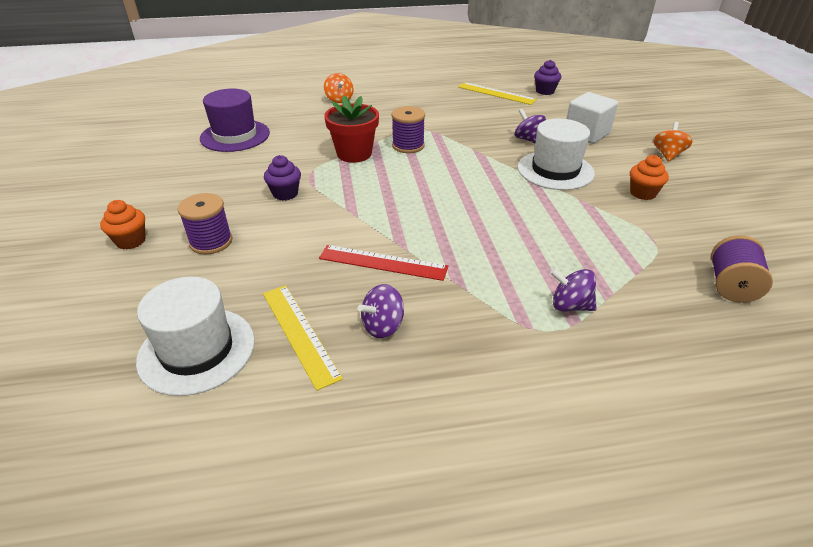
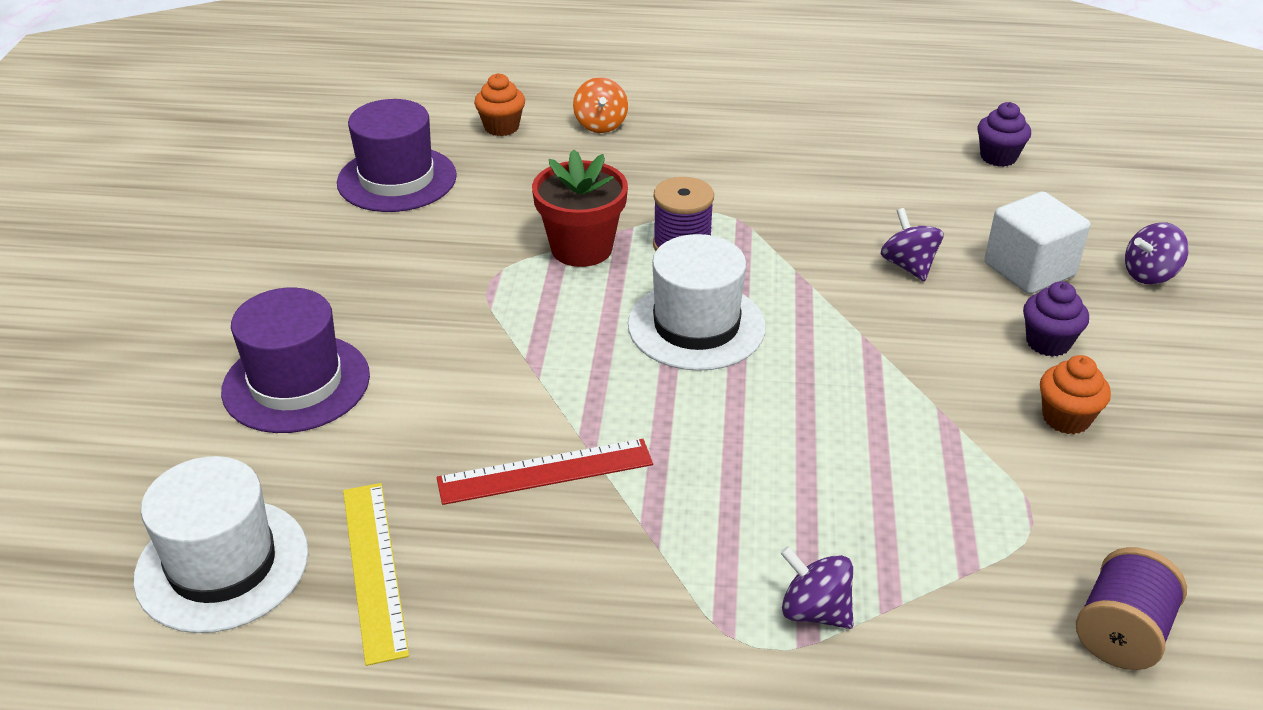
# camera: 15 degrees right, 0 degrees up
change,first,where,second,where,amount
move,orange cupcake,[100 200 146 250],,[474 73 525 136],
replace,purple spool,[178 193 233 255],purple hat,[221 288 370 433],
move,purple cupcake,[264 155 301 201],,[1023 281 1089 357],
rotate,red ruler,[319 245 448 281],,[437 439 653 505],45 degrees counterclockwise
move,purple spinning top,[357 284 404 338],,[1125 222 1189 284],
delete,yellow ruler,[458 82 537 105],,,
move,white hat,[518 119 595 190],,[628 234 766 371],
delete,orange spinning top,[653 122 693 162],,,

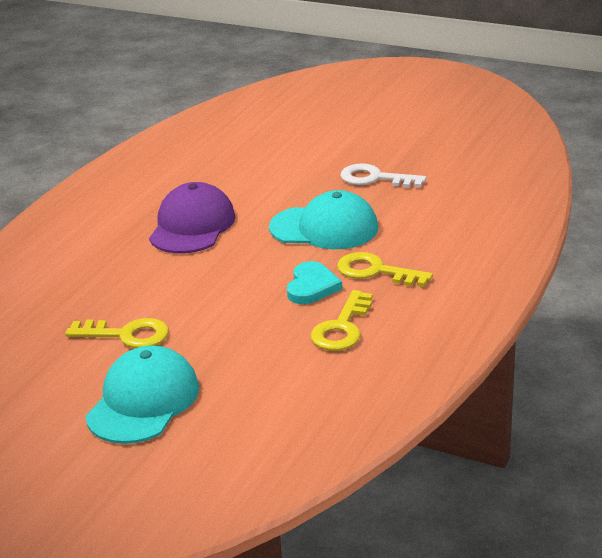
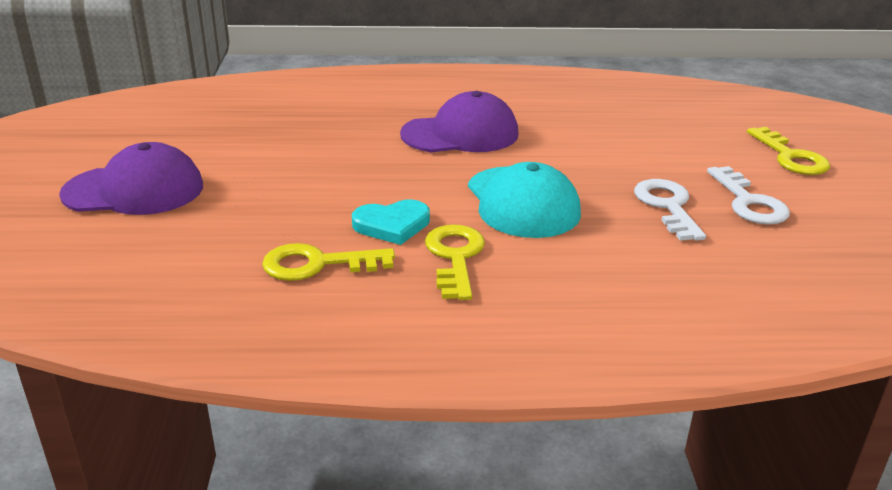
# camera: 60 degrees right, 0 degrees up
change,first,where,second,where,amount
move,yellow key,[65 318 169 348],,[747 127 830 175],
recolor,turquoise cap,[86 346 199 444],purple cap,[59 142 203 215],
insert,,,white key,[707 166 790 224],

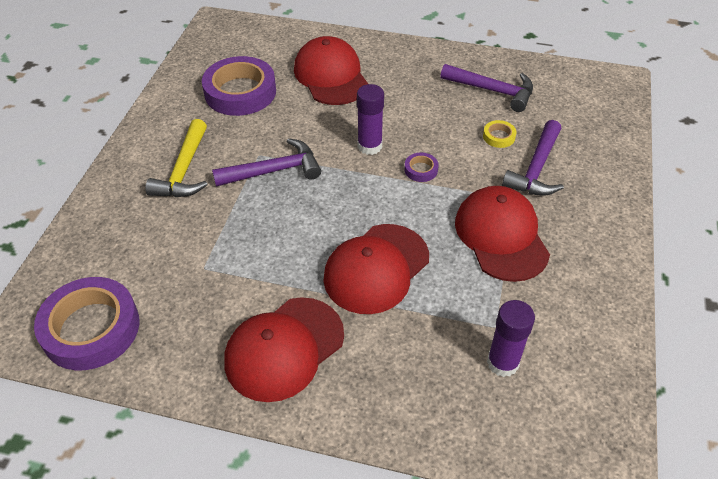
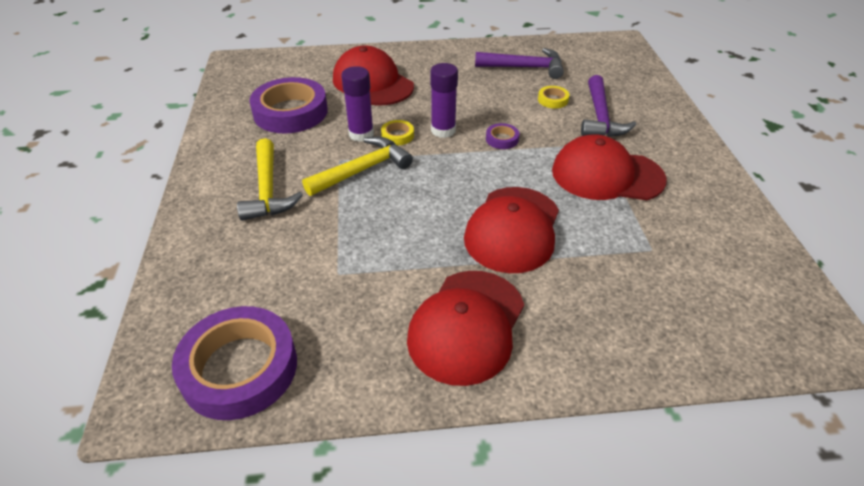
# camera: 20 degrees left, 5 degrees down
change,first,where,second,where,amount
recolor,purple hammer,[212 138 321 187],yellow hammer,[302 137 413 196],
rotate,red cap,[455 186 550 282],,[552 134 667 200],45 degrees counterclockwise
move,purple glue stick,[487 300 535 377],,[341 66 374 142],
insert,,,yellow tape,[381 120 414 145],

###

(Task) Return exactly the line that contains "recolor,purple hammer,[212 138" and every line after it, through the last line of the records.

(Task solution)
recolor,purple hammer,[212 138 321 187],yellow hammer,[302 137 413 196],
rotate,red cap,[455 186 550 282],,[552 134 667 200],45 degrees counterclockwise
move,purple glue stick,[487 300 535 377],,[341 66 374 142],
insert,,,yellow tape,[381 120 414 145],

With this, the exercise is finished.